TASK OBJECTIVE =
Your task is to transcribe, word for word, the line containing "none -> white brick C13 level 1" and all lines that follow it to the end of the entries. Leave out the pictures.

DATA =
# # # # #
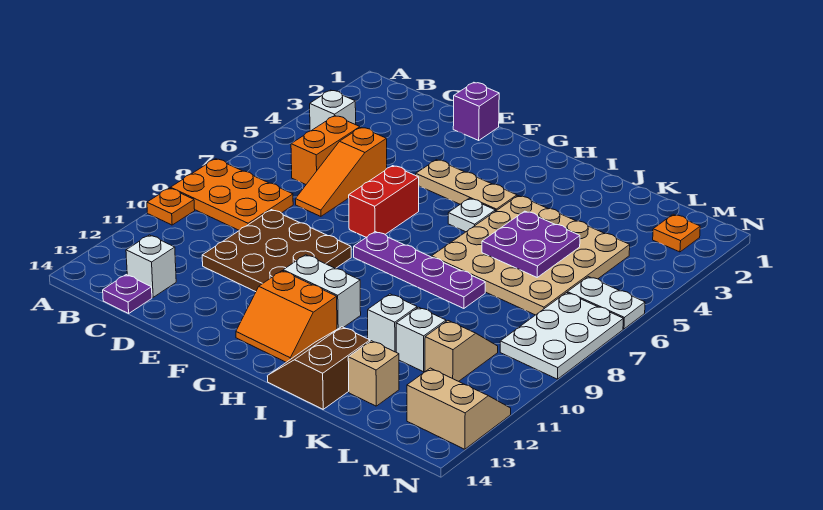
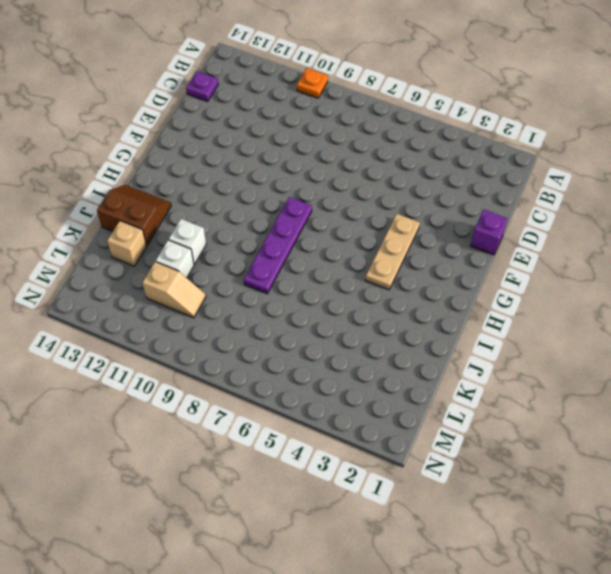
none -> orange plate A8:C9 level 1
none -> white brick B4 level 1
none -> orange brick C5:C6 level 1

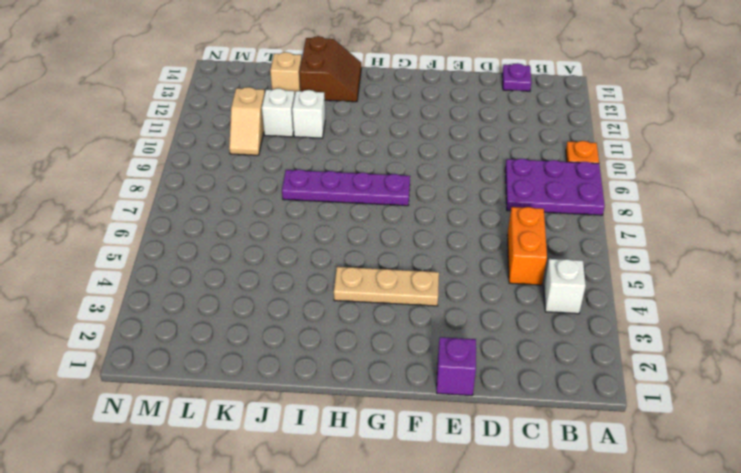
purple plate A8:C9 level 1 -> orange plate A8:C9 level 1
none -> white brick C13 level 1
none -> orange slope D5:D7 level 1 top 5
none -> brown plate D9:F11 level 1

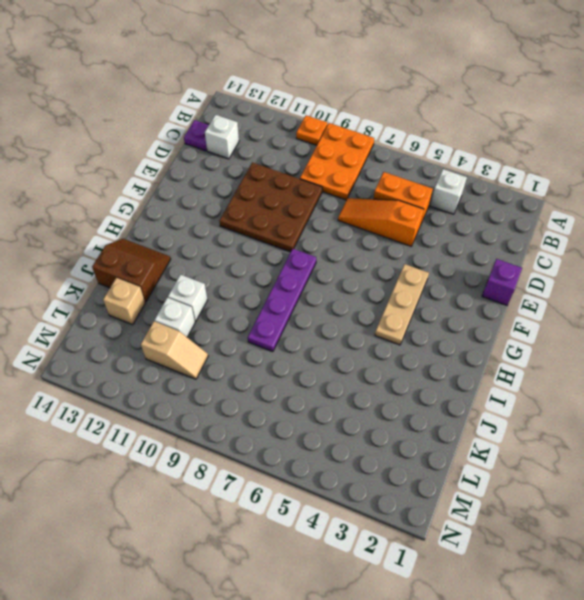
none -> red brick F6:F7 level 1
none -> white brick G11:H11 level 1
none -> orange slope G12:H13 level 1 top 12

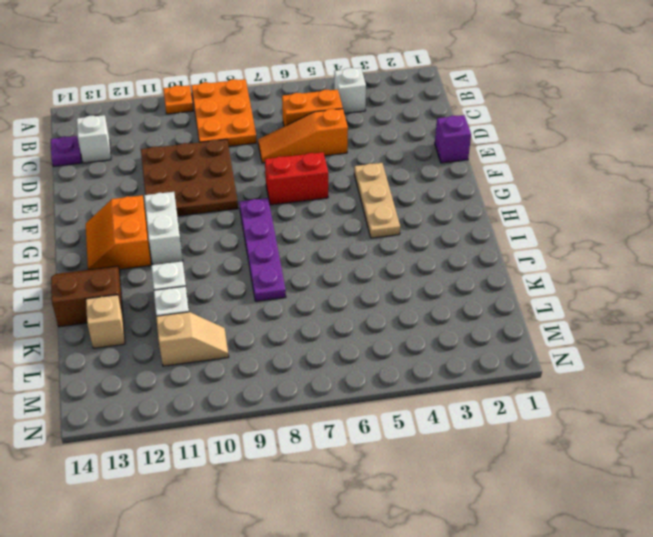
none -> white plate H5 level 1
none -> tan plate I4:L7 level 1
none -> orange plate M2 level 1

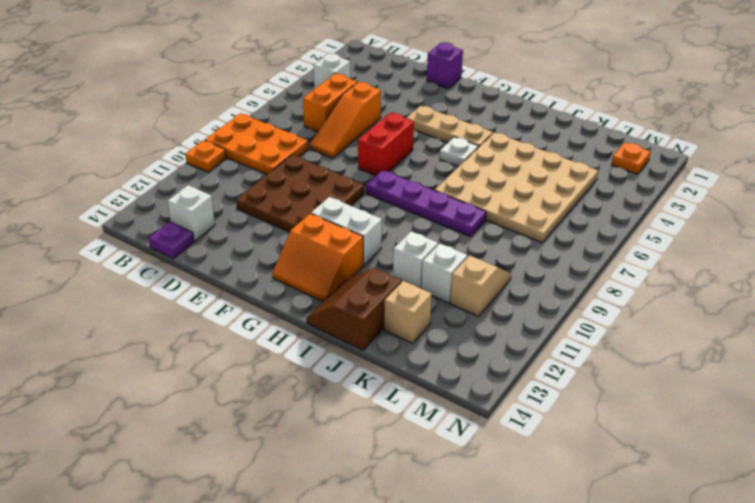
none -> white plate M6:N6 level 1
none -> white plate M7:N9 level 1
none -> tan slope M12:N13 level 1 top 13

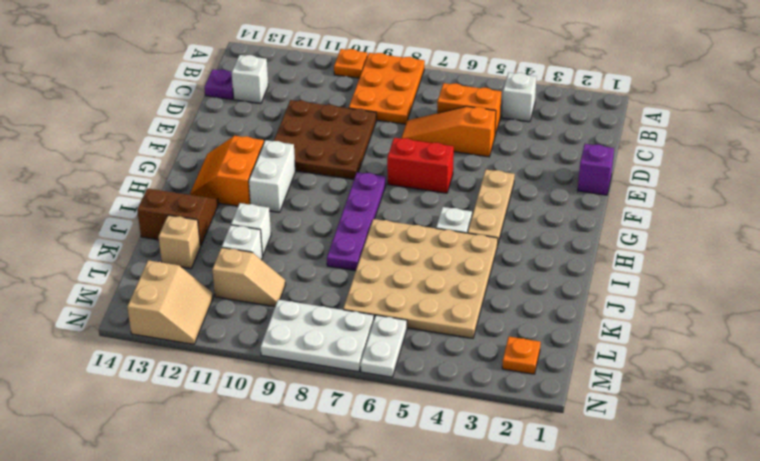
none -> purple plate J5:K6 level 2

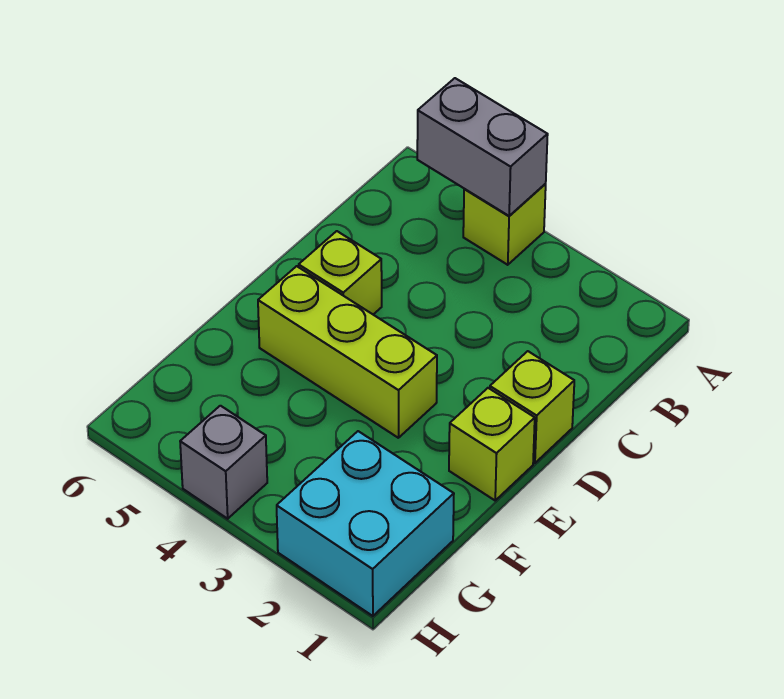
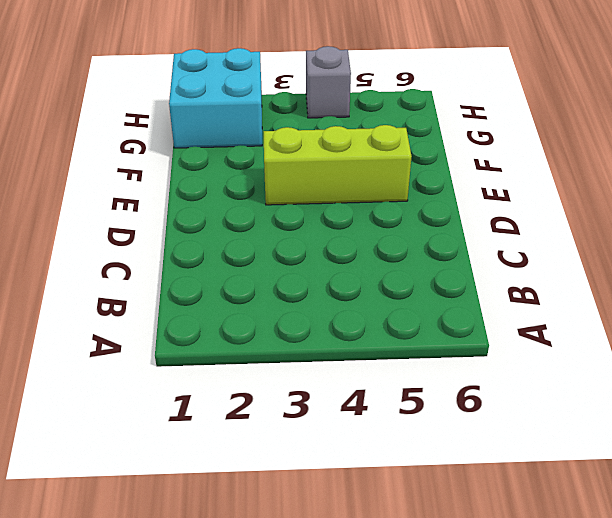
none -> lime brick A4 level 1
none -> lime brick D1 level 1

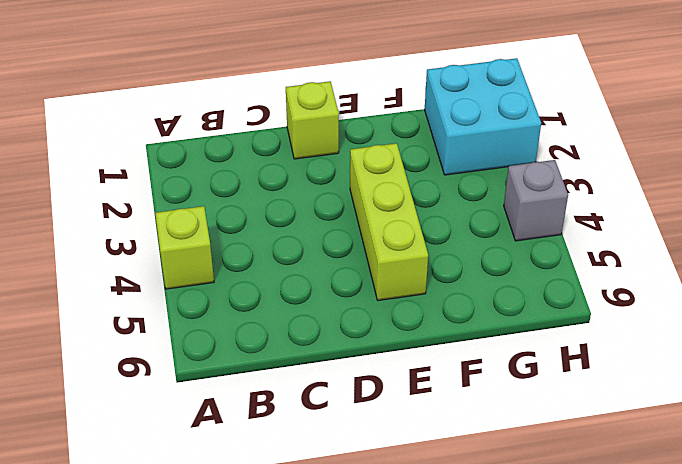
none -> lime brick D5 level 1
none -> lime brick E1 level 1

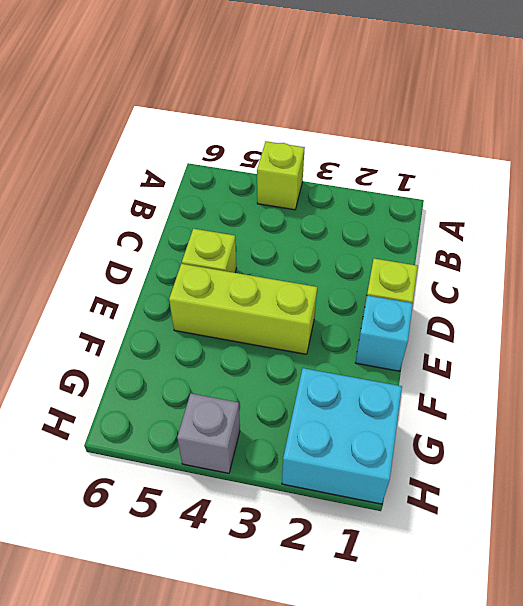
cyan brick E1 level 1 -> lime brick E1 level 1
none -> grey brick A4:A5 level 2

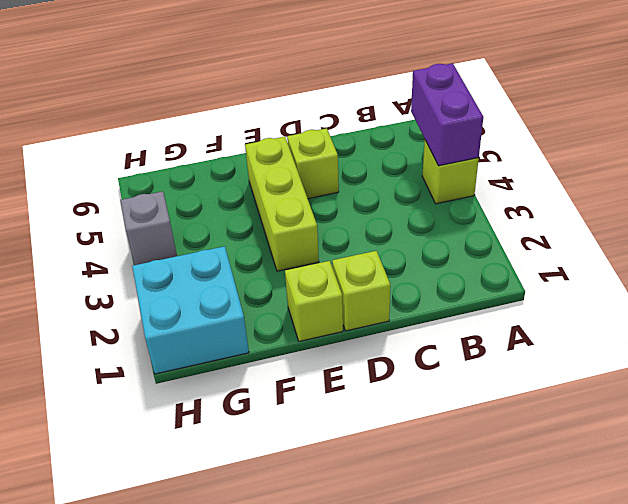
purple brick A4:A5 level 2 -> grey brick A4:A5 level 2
# # # # #
TASK ANSWER =
none -> white brick C13 level 1
none -> orange slope D5:D7 level 1 top 5
none -> brown plate D9:F11 level 1

none -> red brick F6:F7 level 1
none -> white brick G11:H11 level 1
none -> orange slope G12:H13 level 1 top 12

none -> white plate H5 level 1
none -> tan plate I4:L7 level 1
none -> orange plate M2 level 1

none -> white plate M6:N6 level 1
none -> white plate M7:N9 level 1
none -> tan slope M12:N13 level 1 top 13

none -> purple plate J5:K6 level 2

none -> lime brick A4 level 1
none -> lime brick D1 level 1

none -> lime brick D5 level 1
none -> lime brick E1 level 1

cyan brick E1 level 1 -> lime brick E1 level 1
none -> grey brick A4:A5 level 2

purple brick A4:A5 level 2 -> grey brick A4:A5 level 2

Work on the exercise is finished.